THE DATA:

▶

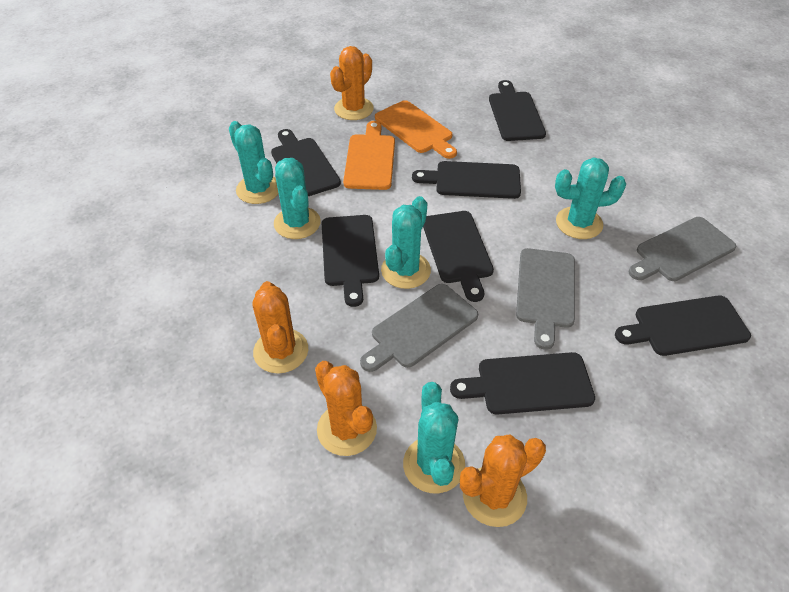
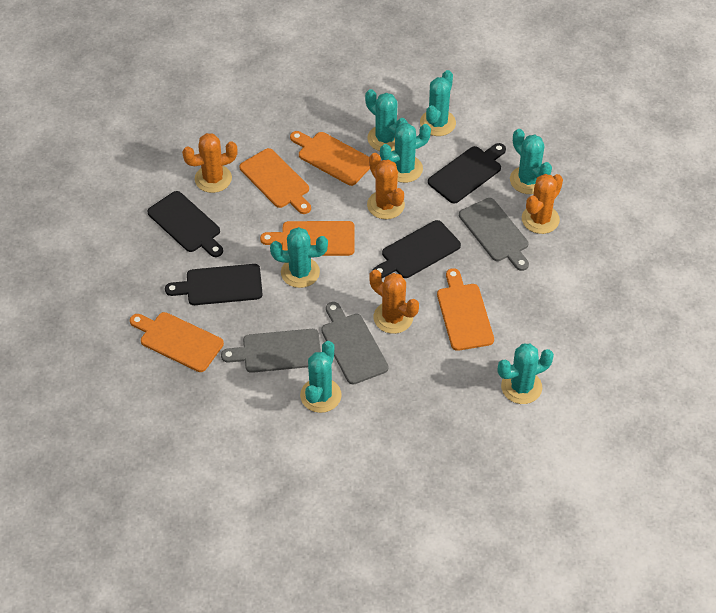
black cutting board: 7 -> 4
orange cutting board: 2 -> 5
turquoise cactus: 5 -> 7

◀

EXERCISE DESCRIPTION:
Only the pictures are to be left out; repeat all other material exactly.

TASK RESULT:
black cutting board: 7 -> 4
orange cutting board: 2 -> 5
turquoise cactus: 5 -> 7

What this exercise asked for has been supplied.